======== Dataset records ========

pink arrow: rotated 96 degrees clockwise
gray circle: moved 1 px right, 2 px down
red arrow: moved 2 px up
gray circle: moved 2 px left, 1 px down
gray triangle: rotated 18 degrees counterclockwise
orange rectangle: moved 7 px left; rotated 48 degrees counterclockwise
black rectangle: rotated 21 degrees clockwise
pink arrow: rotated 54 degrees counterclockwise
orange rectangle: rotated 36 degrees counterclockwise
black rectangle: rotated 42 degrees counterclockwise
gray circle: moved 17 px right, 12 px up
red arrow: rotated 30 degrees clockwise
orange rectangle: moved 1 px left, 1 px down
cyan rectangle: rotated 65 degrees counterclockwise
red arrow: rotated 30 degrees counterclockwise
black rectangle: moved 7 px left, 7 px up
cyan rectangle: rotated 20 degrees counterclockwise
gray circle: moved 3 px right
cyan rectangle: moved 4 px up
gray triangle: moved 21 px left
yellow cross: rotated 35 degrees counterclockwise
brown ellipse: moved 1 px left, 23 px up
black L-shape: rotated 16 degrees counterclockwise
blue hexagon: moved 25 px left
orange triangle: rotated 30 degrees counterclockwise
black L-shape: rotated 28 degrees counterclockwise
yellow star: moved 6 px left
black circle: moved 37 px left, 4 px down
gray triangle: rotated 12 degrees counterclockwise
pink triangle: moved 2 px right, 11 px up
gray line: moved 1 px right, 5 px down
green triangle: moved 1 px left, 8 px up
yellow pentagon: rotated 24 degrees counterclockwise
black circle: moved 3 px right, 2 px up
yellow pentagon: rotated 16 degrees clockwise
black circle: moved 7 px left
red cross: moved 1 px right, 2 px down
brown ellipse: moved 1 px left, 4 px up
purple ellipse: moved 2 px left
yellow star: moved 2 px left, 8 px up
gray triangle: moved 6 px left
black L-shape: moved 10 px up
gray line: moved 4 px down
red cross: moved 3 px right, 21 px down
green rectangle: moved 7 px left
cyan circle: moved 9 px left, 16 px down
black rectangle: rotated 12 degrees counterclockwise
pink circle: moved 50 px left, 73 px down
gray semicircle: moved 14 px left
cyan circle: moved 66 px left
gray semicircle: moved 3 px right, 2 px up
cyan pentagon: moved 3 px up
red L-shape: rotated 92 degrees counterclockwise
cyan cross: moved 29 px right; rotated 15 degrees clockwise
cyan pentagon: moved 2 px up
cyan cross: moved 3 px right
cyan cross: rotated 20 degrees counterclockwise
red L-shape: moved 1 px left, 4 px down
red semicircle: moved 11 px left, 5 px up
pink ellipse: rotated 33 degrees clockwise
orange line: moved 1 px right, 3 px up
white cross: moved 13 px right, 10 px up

========

Retype, word for word, the lines of the saved entries from the first one through the line containing "purple ellipse: moved 2 px left", including both, and nothing more.

pink arrow: rotated 96 degrees clockwise
gray circle: moved 1 px right, 2 px down
red arrow: moved 2 px up
gray circle: moved 2 px left, 1 px down
gray triangle: rotated 18 degrees counterclockwise
orange rectangle: moved 7 px left; rotated 48 degrees counterclockwise
black rectangle: rotated 21 degrees clockwise
pink arrow: rotated 54 degrees counterclockwise
orange rectangle: rotated 36 degrees counterclockwise
black rectangle: rotated 42 degrees counterclockwise
gray circle: moved 17 px right, 12 px up
red arrow: rotated 30 degrees clockwise
orange rectangle: moved 1 px left, 1 px down
cyan rectangle: rotated 65 degrees counterclockwise
red arrow: rotated 30 degrees counterclockwise
black rectangle: moved 7 px left, 7 px up
cyan rectangle: rotated 20 degrees counterclockwise
gray circle: moved 3 px right
cyan rectangle: moved 4 px up
gray triangle: moved 21 px left
yellow cross: rotated 35 degrees counterclockwise
brown ellipse: moved 1 px left, 23 px up
black L-shape: rotated 16 degrees counterclockwise
blue hexagon: moved 25 px left
orange triangle: rotated 30 degrees counterclockwise
black L-shape: rotated 28 degrees counterclockwise
yellow star: moved 6 px left
black circle: moved 37 px left, 4 px down
gray triangle: rotated 12 degrees counterclockwise
pink triangle: moved 2 px right, 11 px up
gray line: moved 1 px right, 5 px down
green triangle: moved 1 px left, 8 px up
yellow pentagon: rotated 24 degrees counterclockwise
black circle: moved 3 px right, 2 px up
yellow pentagon: rotated 16 degrees clockwise
black circle: moved 7 px left
red cross: moved 1 px right, 2 px down
brown ellipse: moved 1 px left, 4 px up
purple ellipse: moved 2 px left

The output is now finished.